Synthetic geometry scene data:
——————

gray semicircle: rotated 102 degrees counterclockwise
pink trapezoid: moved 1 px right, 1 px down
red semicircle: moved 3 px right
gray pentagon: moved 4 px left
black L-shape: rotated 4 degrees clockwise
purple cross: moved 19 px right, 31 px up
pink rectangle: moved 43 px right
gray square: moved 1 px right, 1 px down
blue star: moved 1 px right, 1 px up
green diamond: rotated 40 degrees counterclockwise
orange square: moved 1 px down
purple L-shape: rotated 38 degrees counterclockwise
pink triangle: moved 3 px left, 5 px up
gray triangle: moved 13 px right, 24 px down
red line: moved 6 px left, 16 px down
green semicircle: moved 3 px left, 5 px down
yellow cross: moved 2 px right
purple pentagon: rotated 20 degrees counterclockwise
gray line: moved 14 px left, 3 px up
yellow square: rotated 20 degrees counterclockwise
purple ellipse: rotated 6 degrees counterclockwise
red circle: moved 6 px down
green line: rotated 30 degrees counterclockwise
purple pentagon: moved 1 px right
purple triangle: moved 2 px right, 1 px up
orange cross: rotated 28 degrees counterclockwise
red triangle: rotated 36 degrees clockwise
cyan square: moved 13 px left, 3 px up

——————

• _TASK TO COMPLETE_
Wherever the word "orange" occurs in the data, copy that whole line.

• _YOUR SOLUTION_
orange square: moved 1 px down
orange cross: rotated 28 degrees counterclockwise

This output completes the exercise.